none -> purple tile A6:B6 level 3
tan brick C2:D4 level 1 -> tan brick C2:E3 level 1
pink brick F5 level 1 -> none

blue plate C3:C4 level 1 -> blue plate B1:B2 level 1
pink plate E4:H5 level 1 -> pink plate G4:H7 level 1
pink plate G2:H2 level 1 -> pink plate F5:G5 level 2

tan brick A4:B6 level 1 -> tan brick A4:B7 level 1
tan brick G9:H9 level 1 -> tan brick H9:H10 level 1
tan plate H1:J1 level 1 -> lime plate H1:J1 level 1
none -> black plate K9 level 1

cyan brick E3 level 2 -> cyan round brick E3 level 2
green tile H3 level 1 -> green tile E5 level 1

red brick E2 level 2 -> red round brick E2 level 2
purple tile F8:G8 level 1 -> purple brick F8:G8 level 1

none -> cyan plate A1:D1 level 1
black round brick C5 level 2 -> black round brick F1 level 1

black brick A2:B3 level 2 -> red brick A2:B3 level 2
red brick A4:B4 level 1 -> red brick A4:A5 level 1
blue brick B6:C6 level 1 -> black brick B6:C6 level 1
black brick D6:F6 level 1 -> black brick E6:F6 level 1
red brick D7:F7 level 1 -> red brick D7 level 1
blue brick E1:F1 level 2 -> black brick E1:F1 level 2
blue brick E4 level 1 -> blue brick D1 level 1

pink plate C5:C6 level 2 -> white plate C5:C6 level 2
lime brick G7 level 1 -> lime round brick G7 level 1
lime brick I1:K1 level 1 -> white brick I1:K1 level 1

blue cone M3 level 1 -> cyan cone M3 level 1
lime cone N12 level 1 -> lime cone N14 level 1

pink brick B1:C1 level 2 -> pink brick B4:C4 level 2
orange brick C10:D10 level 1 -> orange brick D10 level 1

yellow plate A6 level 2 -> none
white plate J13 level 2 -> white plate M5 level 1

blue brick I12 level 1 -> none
────
> **DIRECTIONS**: Quote every line of the records above, from the first down to the one holding "pink plate G2:H2", exactly as written.

> **WRITTEN SOLUTION**:
none -> purple tile A6:B6 level 3
tan brick C2:D4 level 1 -> tan brick C2:E3 level 1
pink brick F5 level 1 -> none

blue plate C3:C4 level 1 -> blue plate B1:B2 level 1
pink plate E4:H5 level 1 -> pink plate G4:H7 level 1
pink plate G2:H2 level 1 -> pink plate F5:G5 level 2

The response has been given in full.